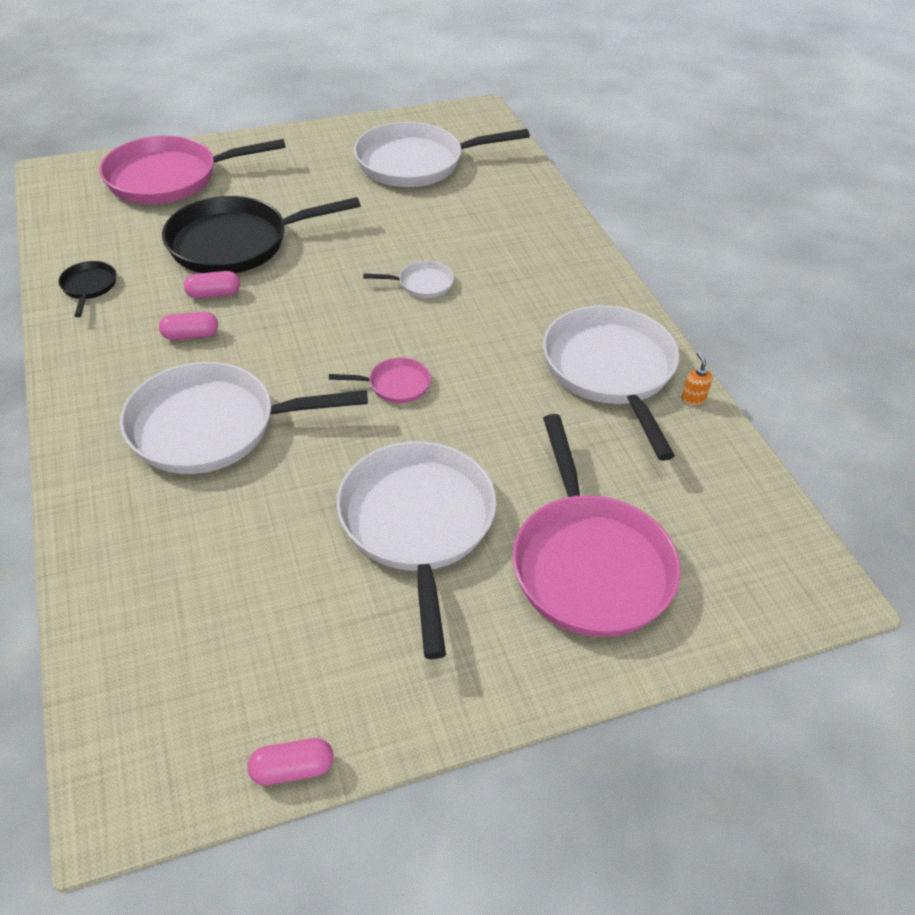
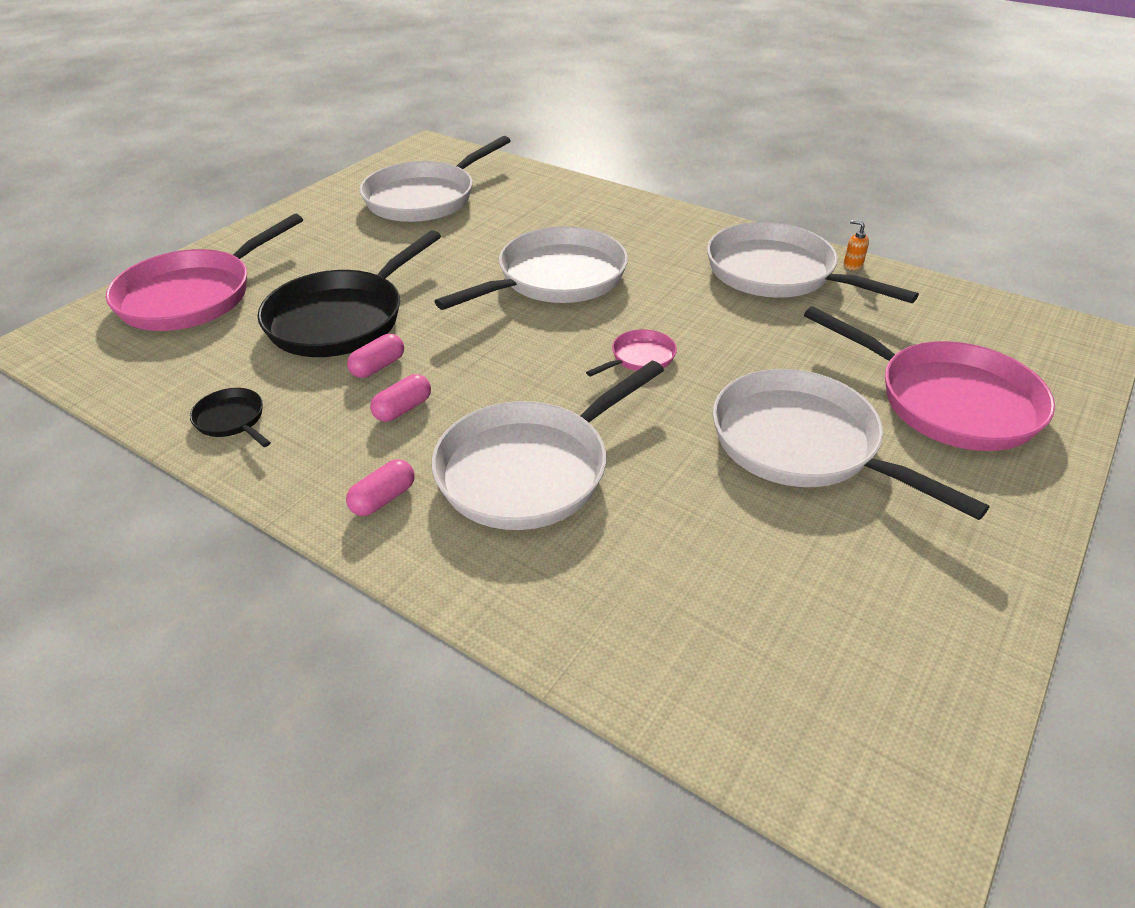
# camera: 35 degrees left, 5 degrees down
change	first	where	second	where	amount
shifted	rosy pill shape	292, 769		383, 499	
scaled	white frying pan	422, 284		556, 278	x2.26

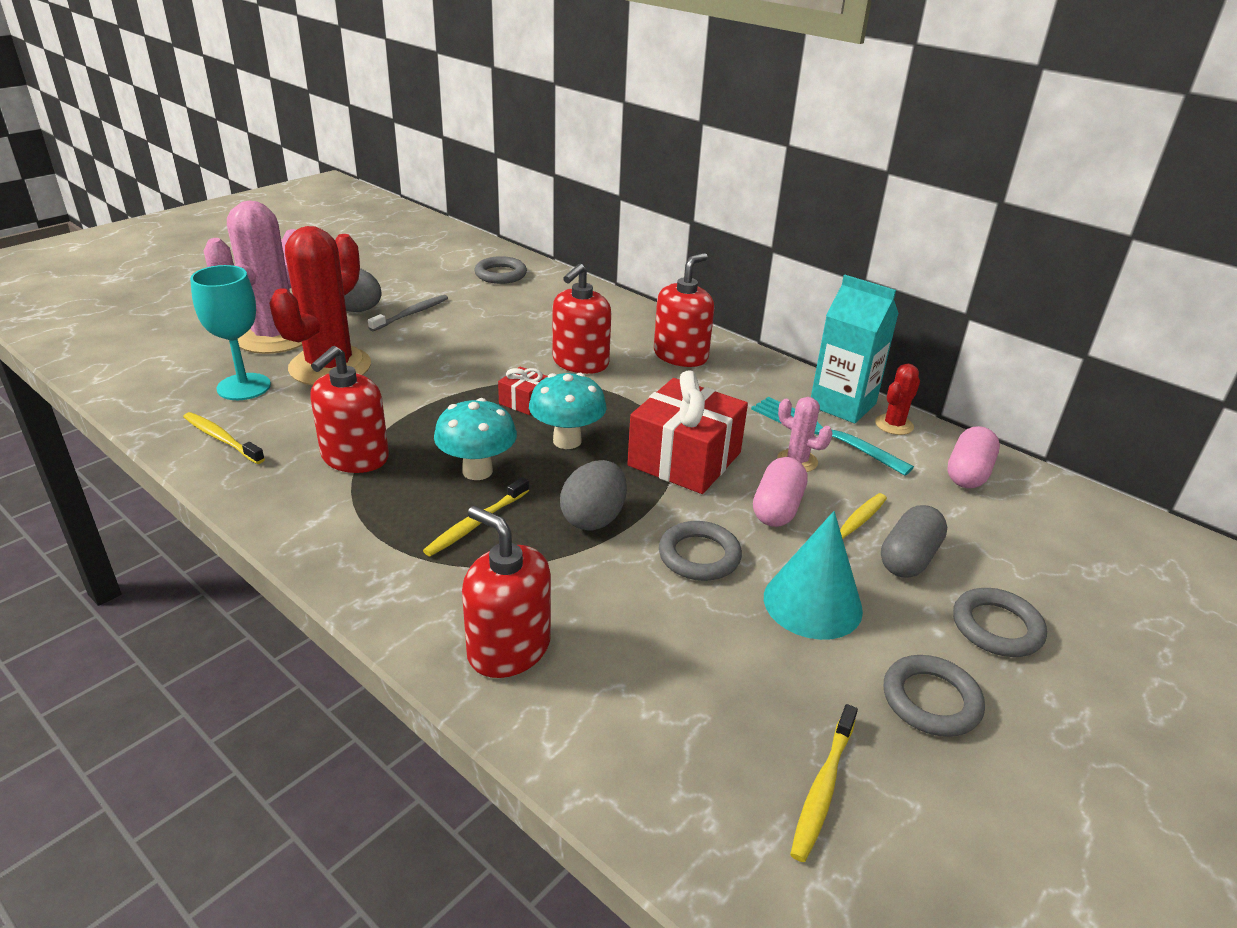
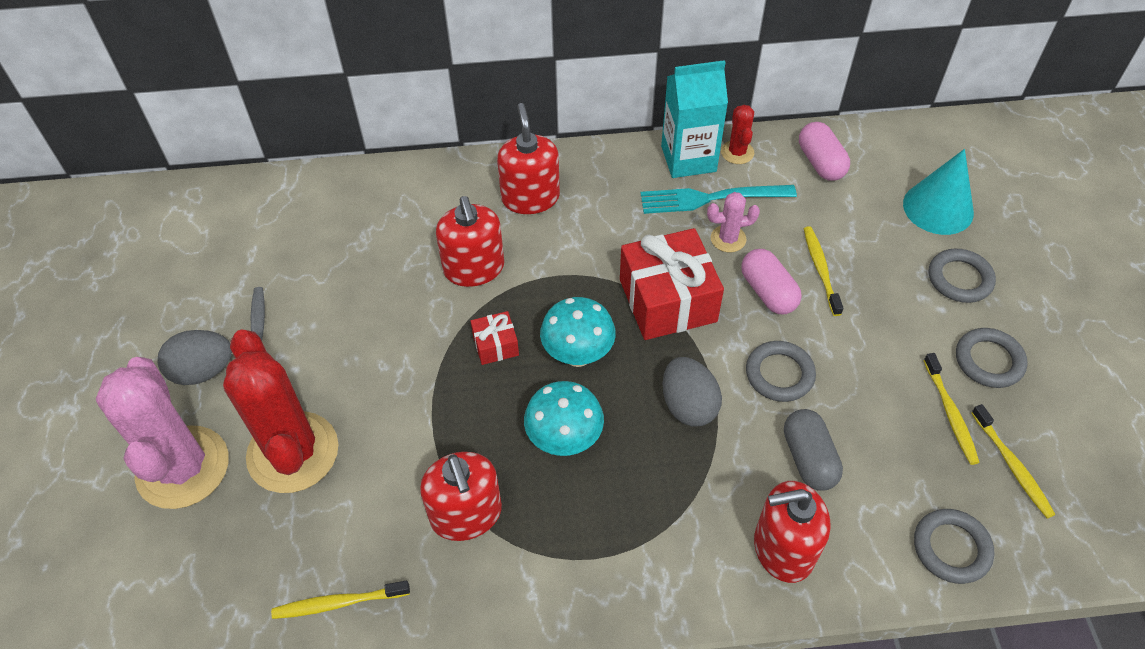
# camera: 45 degrees left, 20 degrees up
change	first	where	second	where	amount
shifted	gray pill shape	908, 558		808, 458	
shifted	teal cone	812, 603		938, 208	
shifted	gray ring	500, 274		951, 548	
shifted	golden dental brush	476, 523		950, 413	
gone	teal chalice	244, 387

· · · ·

# [Required action]
Would you output the data above exactly as written, but with no images?

# [Task solution]
# camera: 35 degrees left, 5 degrees down
change	first	where	second	where	amount
shifted	rosy pill shape	292, 769		383, 499	
scaled	white frying pan	422, 284		556, 278	x2.26

# camera: 45 degrees left, 20 degrees up
change	first	where	second	where	amount
shifted	gray pill shape	908, 558		808, 458	
shifted	teal cone	812, 603		938, 208	
shifted	gray ring	500, 274		951, 548	
shifted	golden dental brush	476, 523		950, 413	
gone	teal chalice	244, 387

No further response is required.